(Data items)
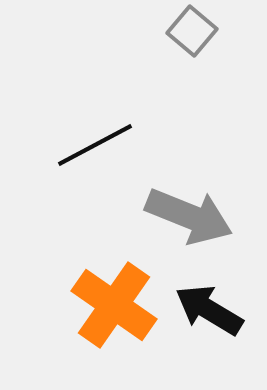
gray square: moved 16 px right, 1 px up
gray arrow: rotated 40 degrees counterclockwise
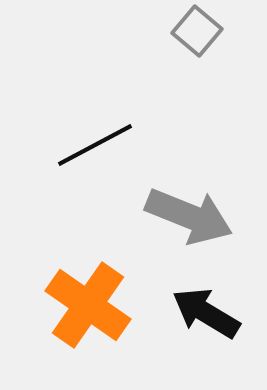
gray square: moved 5 px right
orange cross: moved 26 px left
black arrow: moved 3 px left, 3 px down
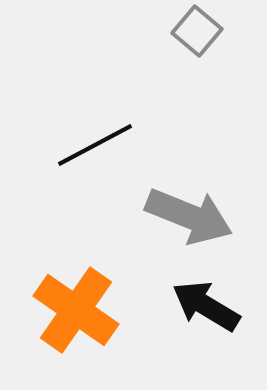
orange cross: moved 12 px left, 5 px down
black arrow: moved 7 px up
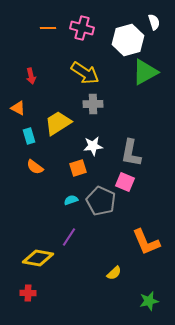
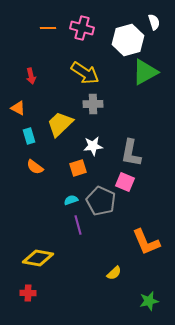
yellow trapezoid: moved 2 px right, 1 px down; rotated 12 degrees counterclockwise
purple line: moved 9 px right, 12 px up; rotated 48 degrees counterclockwise
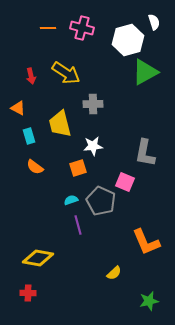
yellow arrow: moved 19 px left
yellow trapezoid: rotated 60 degrees counterclockwise
gray L-shape: moved 14 px right
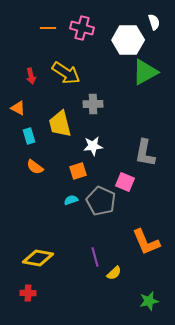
white hexagon: rotated 16 degrees clockwise
orange square: moved 3 px down
purple line: moved 17 px right, 32 px down
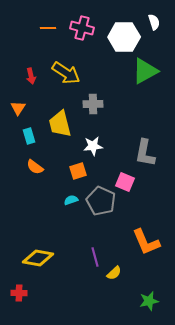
white hexagon: moved 4 px left, 3 px up
green triangle: moved 1 px up
orange triangle: rotated 35 degrees clockwise
red cross: moved 9 px left
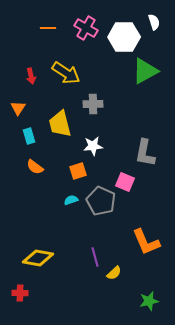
pink cross: moved 4 px right; rotated 15 degrees clockwise
red cross: moved 1 px right
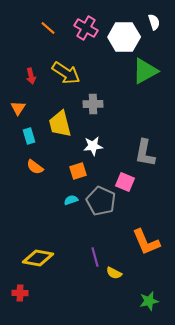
orange line: rotated 42 degrees clockwise
yellow semicircle: rotated 70 degrees clockwise
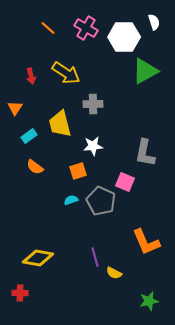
orange triangle: moved 3 px left
cyan rectangle: rotated 70 degrees clockwise
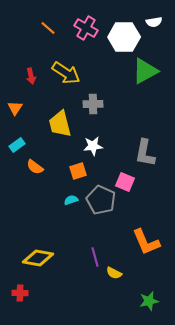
white semicircle: rotated 98 degrees clockwise
cyan rectangle: moved 12 px left, 9 px down
gray pentagon: moved 1 px up
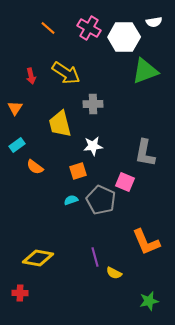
pink cross: moved 3 px right
green triangle: rotated 8 degrees clockwise
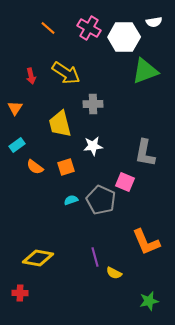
orange square: moved 12 px left, 4 px up
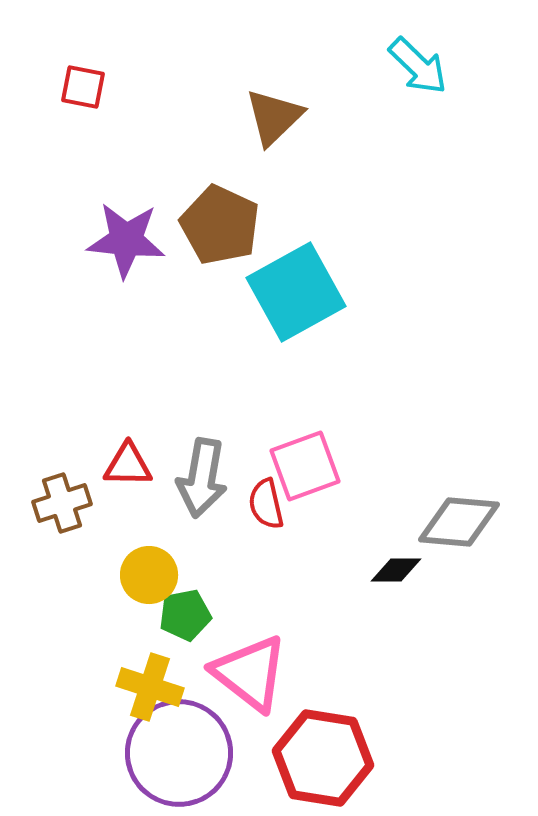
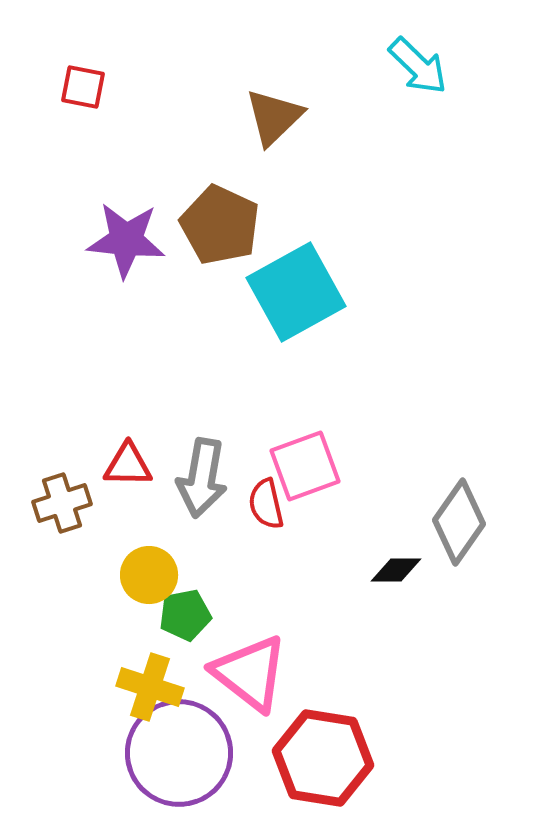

**INSTRUCTIONS FOR THE TASK:** Copy out every line of the data above word for word, omitting the picture markers.

**RESPONSE TO THE TASK:**
gray square: moved 16 px right, 1 px up
gray arrow: rotated 40 degrees counterclockwise
gray square: moved 5 px right
orange cross: moved 26 px left
black arrow: moved 3 px left, 3 px down
orange cross: moved 12 px left, 5 px down
black arrow: moved 7 px up
yellow trapezoid: moved 2 px right, 1 px down; rotated 12 degrees counterclockwise
purple line: moved 9 px right, 12 px up; rotated 48 degrees counterclockwise
yellow arrow: moved 19 px left
yellow trapezoid: rotated 60 degrees counterclockwise
gray L-shape: moved 14 px right
white hexagon: rotated 16 degrees clockwise
orange square: moved 3 px down
purple line: moved 17 px right, 32 px down
white hexagon: moved 4 px left, 3 px up
green triangle: moved 1 px up
orange triangle: rotated 35 degrees clockwise
red cross: moved 9 px left
pink cross: moved 4 px right; rotated 15 degrees clockwise
red cross: moved 1 px right
orange line: rotated 42 degrees clockwise
yellow semicircle: rotated 70 degrees clockwise
orange triangle: moved 3 px left
cyan rectangle: rotated 70 degrees clockwise
white semicircle: rotated 98 degrees clockwise
cyan rectangle: moved 12 px left, 9 px down
gray pentagon: moved 1 px up
pink cross: moved 3 px right
green triangle: rotated 8 degrees clockwise
orange square: moved 12 px left, 4 px up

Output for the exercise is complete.